All of the data is to be printed exactly, though the images must be left off.

[Opening AVAILABLE DATA section]

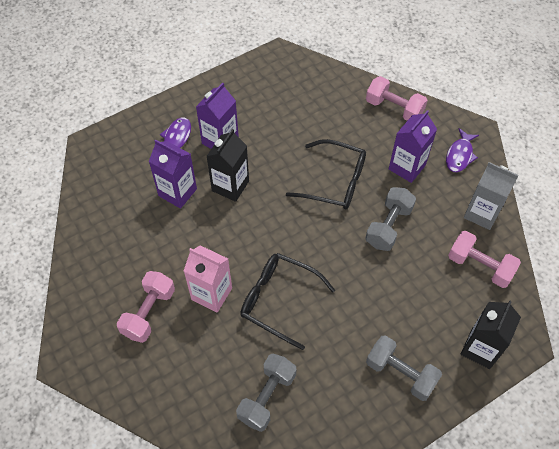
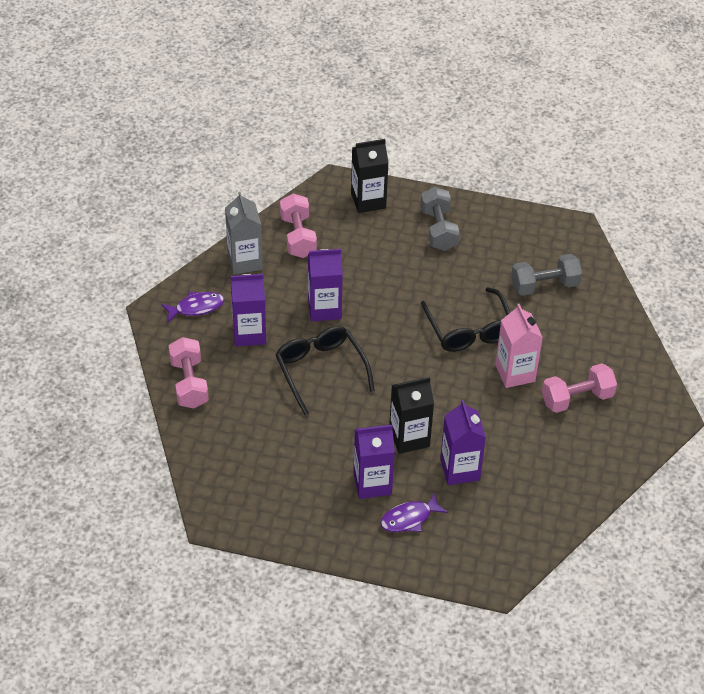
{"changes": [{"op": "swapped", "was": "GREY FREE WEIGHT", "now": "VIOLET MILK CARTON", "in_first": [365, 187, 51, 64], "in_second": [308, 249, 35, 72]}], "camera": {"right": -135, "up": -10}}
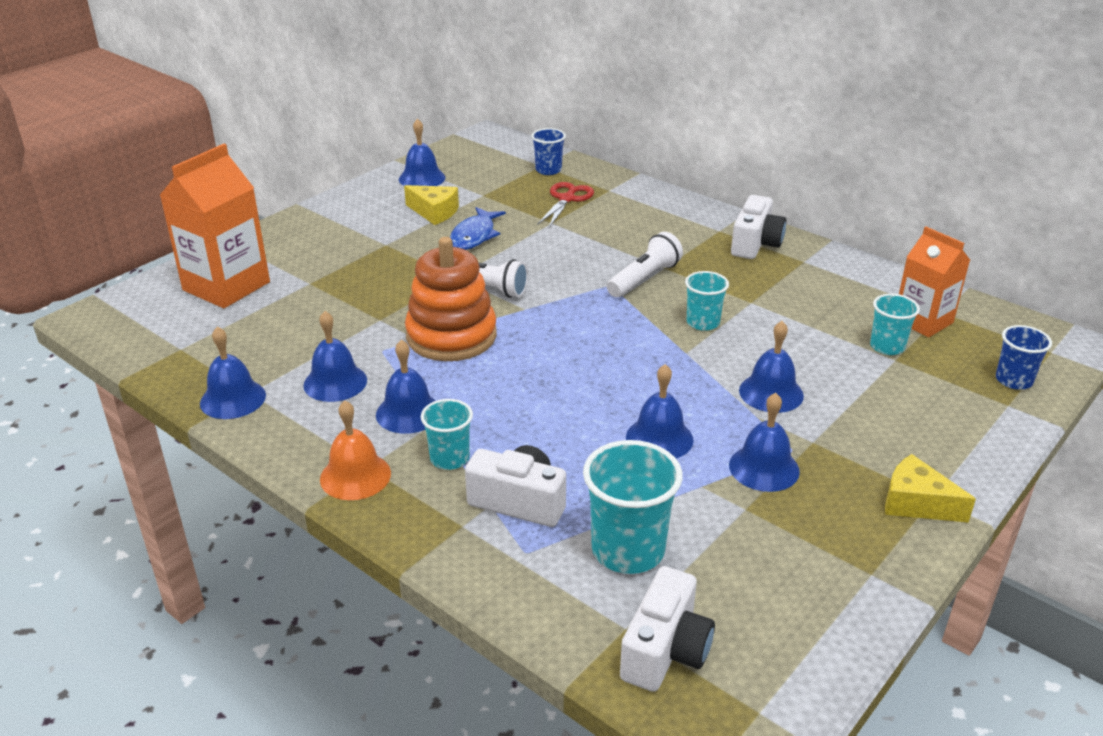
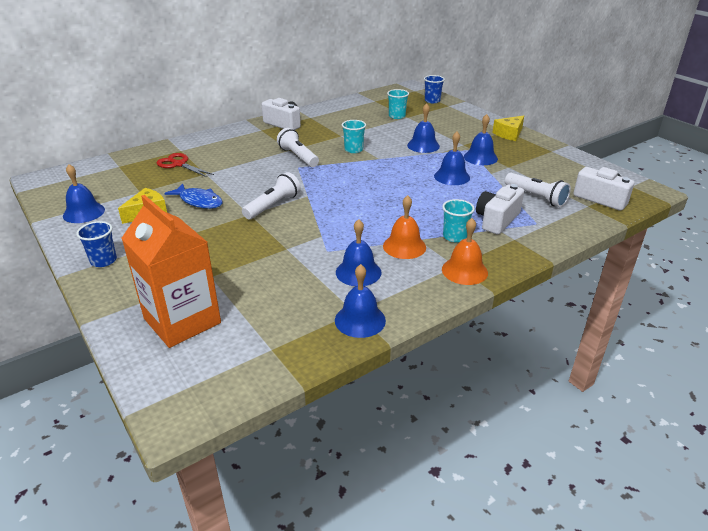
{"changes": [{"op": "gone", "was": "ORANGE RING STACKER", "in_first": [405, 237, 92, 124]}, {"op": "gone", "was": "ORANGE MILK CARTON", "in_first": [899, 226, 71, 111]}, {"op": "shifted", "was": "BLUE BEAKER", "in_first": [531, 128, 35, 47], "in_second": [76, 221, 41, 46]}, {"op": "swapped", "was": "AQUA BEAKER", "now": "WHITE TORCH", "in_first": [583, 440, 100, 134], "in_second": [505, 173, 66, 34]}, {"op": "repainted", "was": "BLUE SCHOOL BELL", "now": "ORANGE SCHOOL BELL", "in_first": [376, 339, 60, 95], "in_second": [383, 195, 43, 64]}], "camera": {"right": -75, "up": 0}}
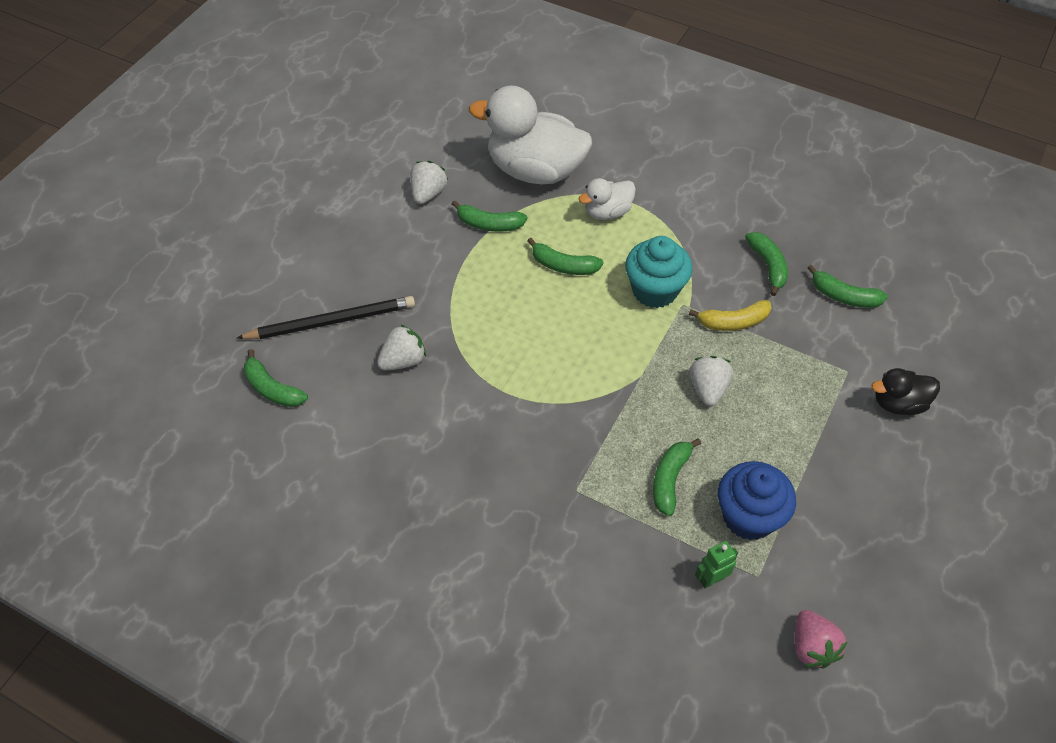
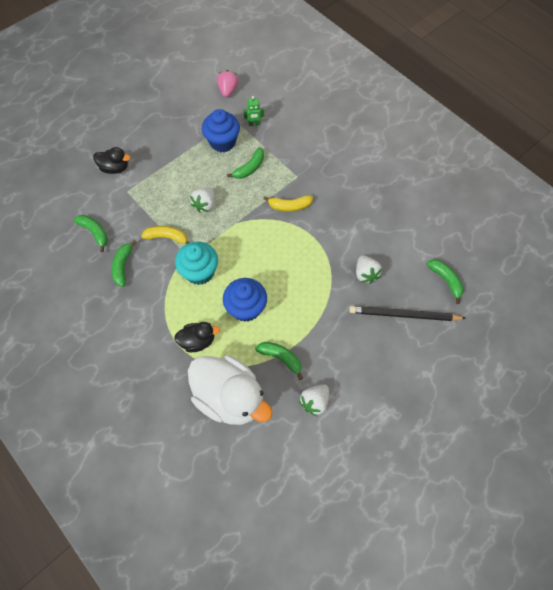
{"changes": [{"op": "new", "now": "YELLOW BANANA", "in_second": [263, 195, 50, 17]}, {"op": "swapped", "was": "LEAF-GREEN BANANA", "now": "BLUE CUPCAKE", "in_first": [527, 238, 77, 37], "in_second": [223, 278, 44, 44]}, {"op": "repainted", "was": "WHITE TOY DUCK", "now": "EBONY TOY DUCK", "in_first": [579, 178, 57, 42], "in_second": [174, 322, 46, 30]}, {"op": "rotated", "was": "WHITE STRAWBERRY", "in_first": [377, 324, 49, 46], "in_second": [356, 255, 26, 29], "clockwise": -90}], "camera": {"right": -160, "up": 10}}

[Closing AVAILABLE DATA section]

WRITTEN ANSWER:
{"changes": [{"op": "swapped", "was": "GREY FREE WEIGHT", "now": "VIOLET MILK CARTON", "in_first": [365, 187, 51, 64], "in_second": [308, 249, 35, 72]}], "camera": {"right": -135, "up": -10}}
{"changes": [{"op": "gone", "was": "ORANGE RING STACKER", "in_first": [405, 237, 92, 124]}, {"op": "gone", "was": "ORANGE MILK CARTON", "in_first": [899, 226, 71, 111]}, {"op": "shifted", "was": "BLUE BEAKER", "in_first": [531, 128, 35, 47], "in_second": [76, 221, 41, 46]}, {"op": "swapped", "was": "AQUA BEAKER", "now": "WHITE TORCH", "in_first": [583, 440, 100, 134], "in_second": [505, 173, 66, 34]}, {"op": "repainted", "was": "BLUE SCHOOL BELL", "now": "ORANGE SCHOOL BELL", "in_first": [376, 339, 60, 95], "in_second": [383, 195, 43, 64]}], "camera": {"right": -75, "up": 0}}
{"changes": [{"op": "new", "now": "YELLOW BANANA", "in_second": [263, 195, 50, 17]}, {"op": "swapped", "was": "LEAF-GREEN BANANA", "now": "BLUE CUPCAKE", "in_first": [527, 238, 77, 37], "in_second": [223, 278, 44, 44]}, {"op": "repainted", "was": "WHITE TOY DUCK", "now": "EBONY TOY DUCK", "in_first": [579, 178, 57, 42], "in_second": [174, 322, 46, 30]}, {"op": "rotated", "was": "WHITE STRAWBERRY", "in_first": [377, 324, 49, 46], "in_second": [356, 255, 26, 29], "clockwise": -90}], "camera": {"right": -160, "up": 10}}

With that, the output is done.